Line by line, please look for the word "none" in the following records, then copy each line you find it in.

____ INFORMATION PROVIDED

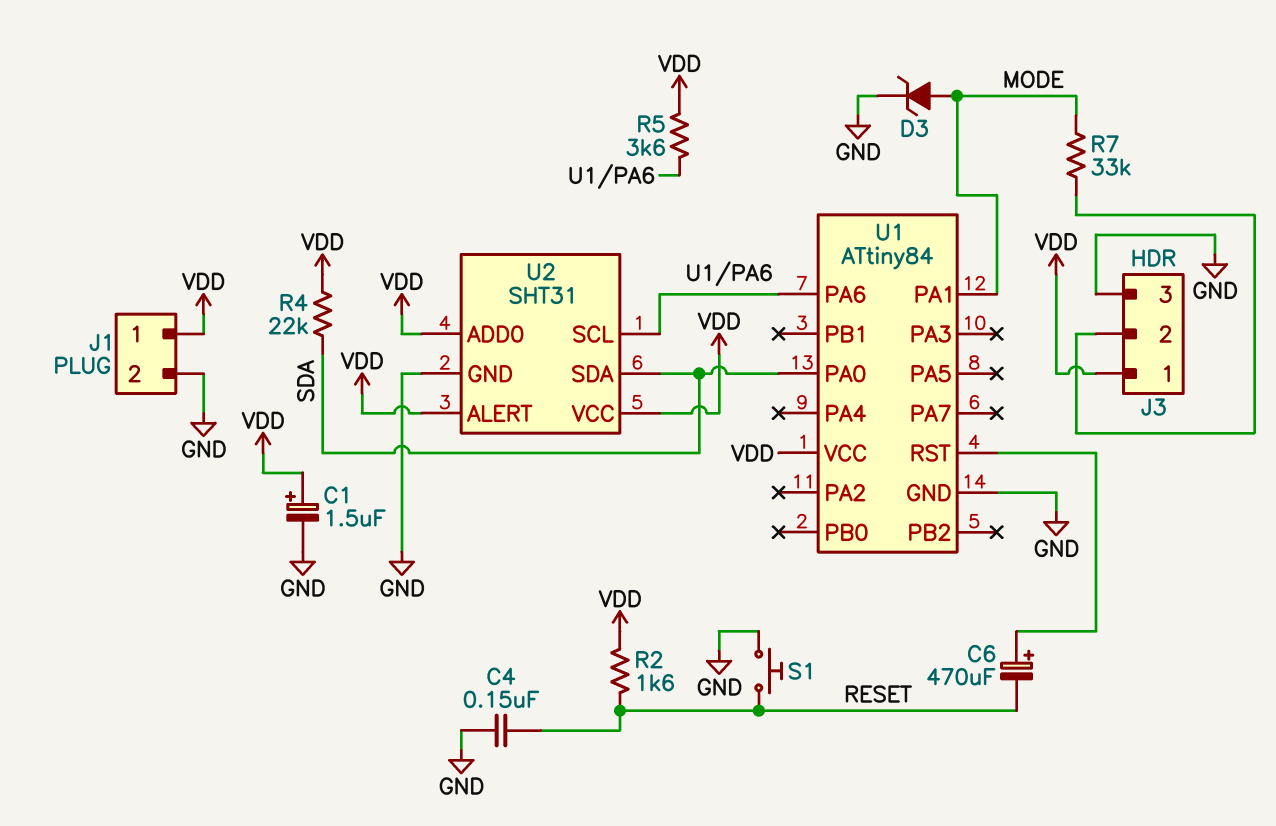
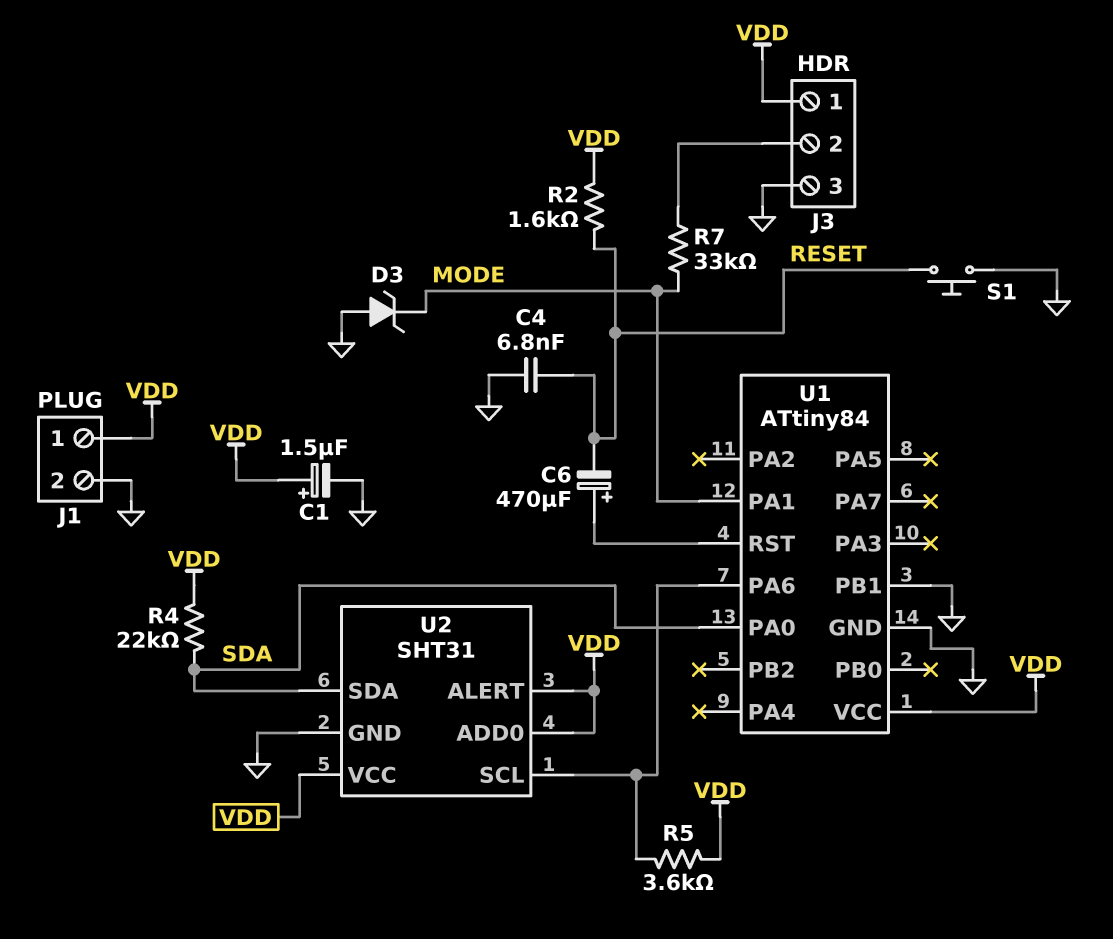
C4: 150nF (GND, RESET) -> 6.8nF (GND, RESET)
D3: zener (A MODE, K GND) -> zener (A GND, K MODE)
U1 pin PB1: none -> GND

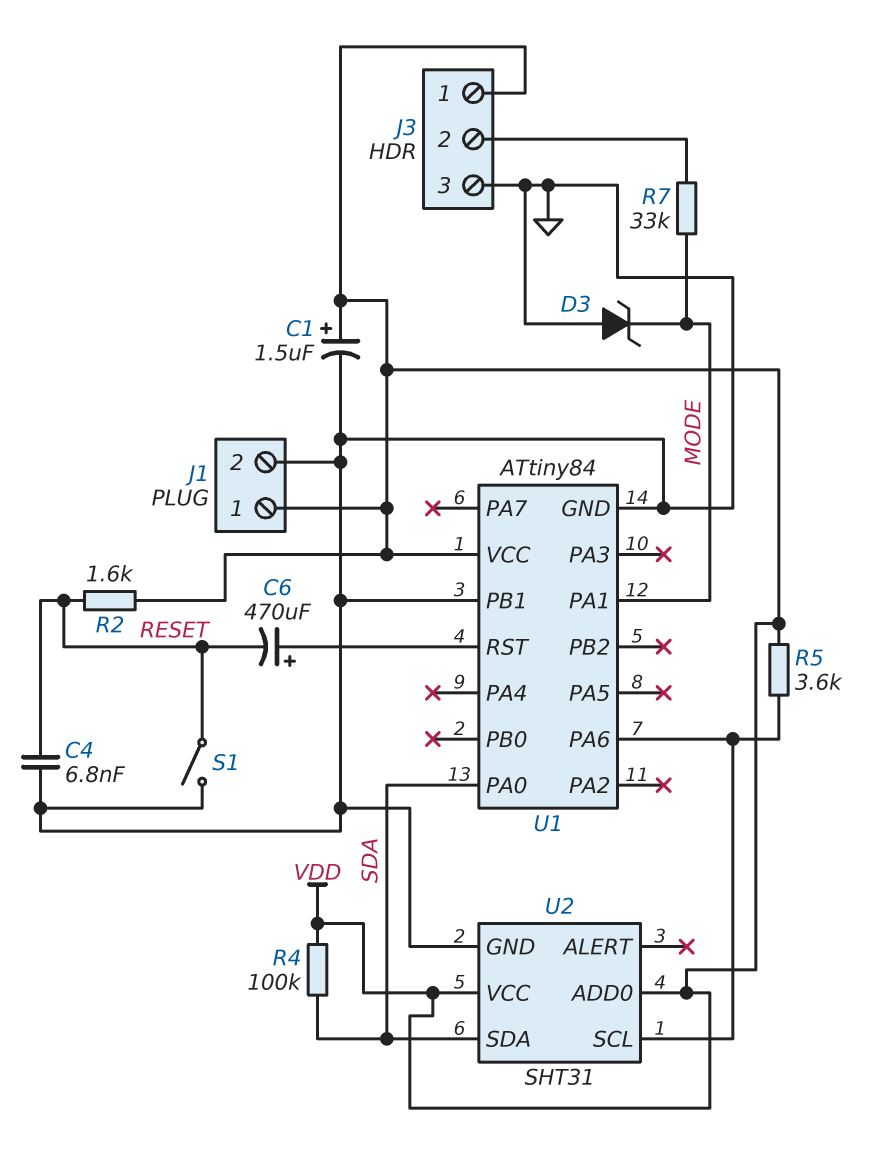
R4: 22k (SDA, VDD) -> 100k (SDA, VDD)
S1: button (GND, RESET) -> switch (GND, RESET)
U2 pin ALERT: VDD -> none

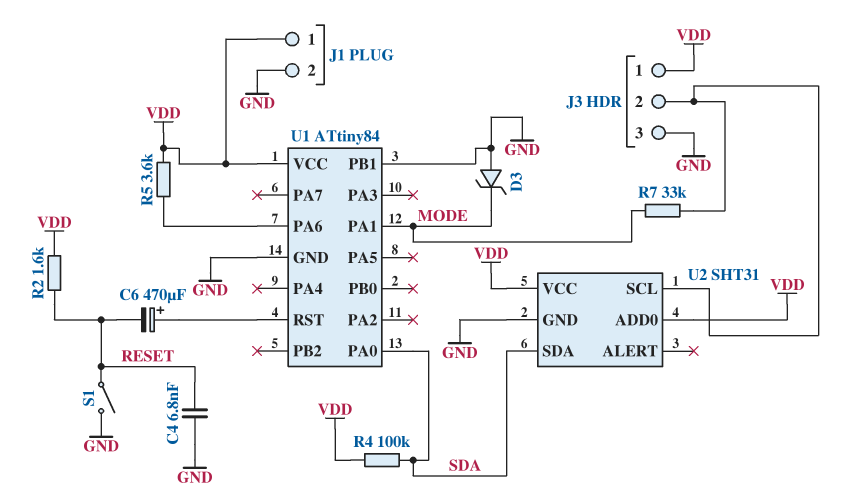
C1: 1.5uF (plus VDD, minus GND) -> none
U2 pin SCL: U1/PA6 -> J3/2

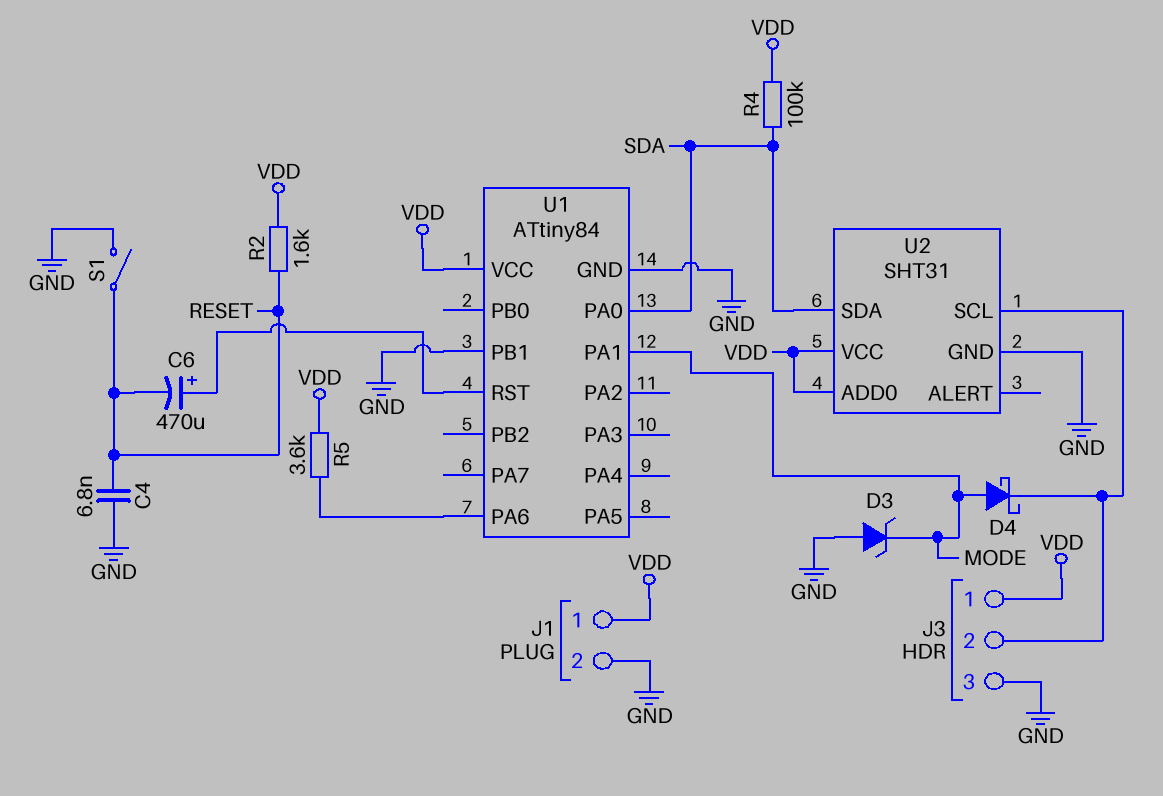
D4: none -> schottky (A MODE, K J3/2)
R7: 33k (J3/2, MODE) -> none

________

#### [OUTPUT OF THE EXERCISE]
U1 pin PB1: none -> GND
U2 pin ALERT: VDD -> none
C1: 1.5uF (plus VDD, minus GND) -> none
D4: none -> schottky (A MODE, K J3/2)
R7: 33k (J3/2, MODE) -> none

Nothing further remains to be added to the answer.